* **Task material**
◆ ◆ ◆ ◆
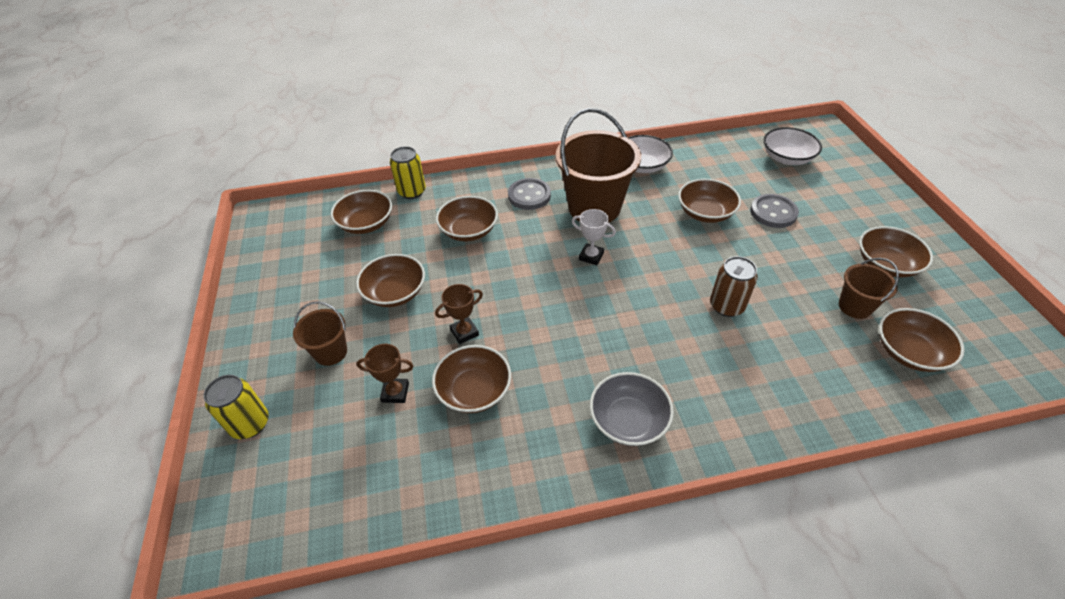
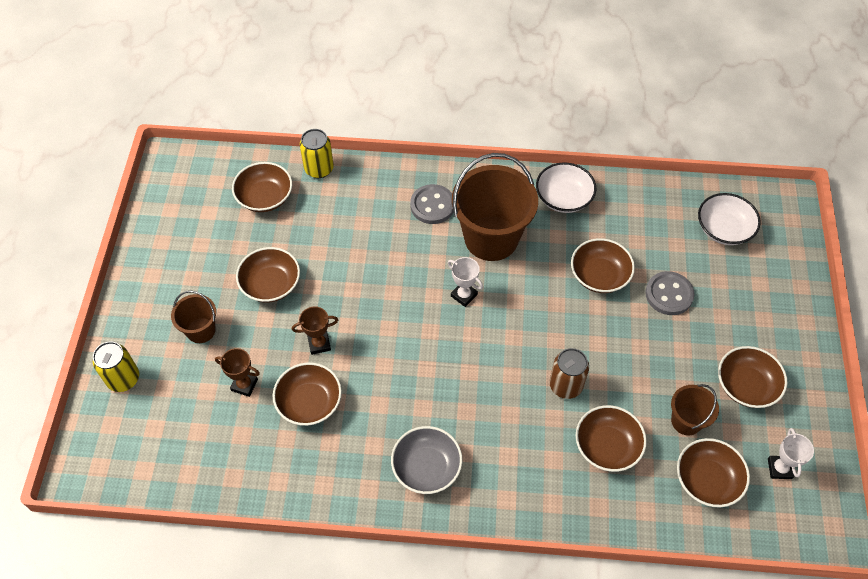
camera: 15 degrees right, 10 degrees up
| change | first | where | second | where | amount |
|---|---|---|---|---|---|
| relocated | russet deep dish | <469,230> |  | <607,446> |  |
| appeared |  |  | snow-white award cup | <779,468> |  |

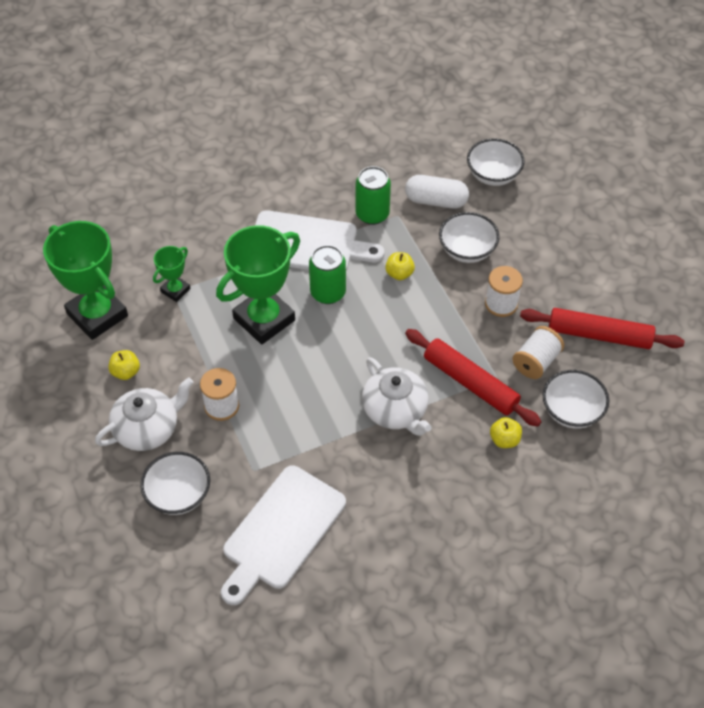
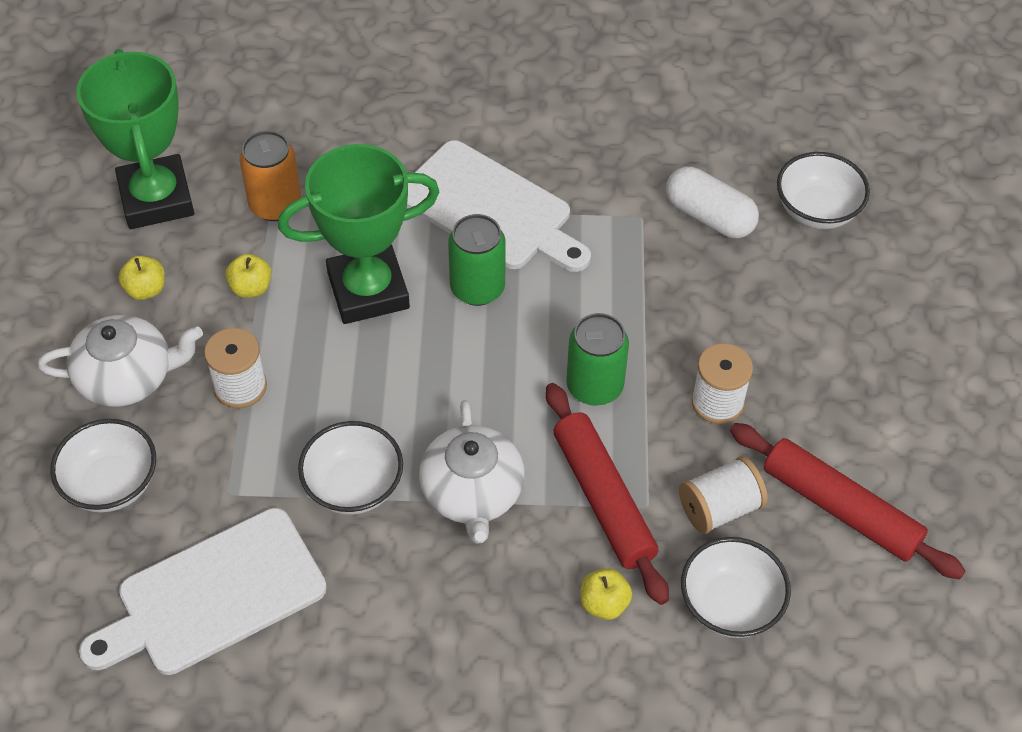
camera: 25 degrees right, 0 degrees up
| change | first | where | second | where | amount |
|---|---|---|---|---|---|
| relocated | bright yellow apple | <399,274> |  | <251,288> |  |
| exchanged | leaf-green award cup | <175,290> | bright orange can | <275,205> |  |
| relocated | snow-white deep dish | <467,250> |  | <353,486> |  |
| relocated | leaf-green can | <372,214> |  | <594,386> |  |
◆ ◆ ◆ ◆
Full transcription of the material, exact in every line, without images.

* **Answer below**
camera: 15 degrees right, 10 degrees up
| change | first | where | second | where | amount |
|---|---|---|---|---|---|
| relocated | russet deep dish | <469,230> |  | <607,446> |  |
| appeared |  |  | snow-white award cup | <779,468> |  |

camera: 25 degrees right, 0 degrees up
| change | first | where | second | where | amount |
|---|---|---|---|---|---|
| relocated | bright yellow apple | <399,274> |  | <251,288> |  |
| exchanged | leaf-green award cup | <175,290> | bright orange can | <275,205> |  |
| relocated | snow-white deep dish | <467,250> |  | <353,486> |  |
| relocated | leaf-green can | <372,214> |  | <594,386> |  |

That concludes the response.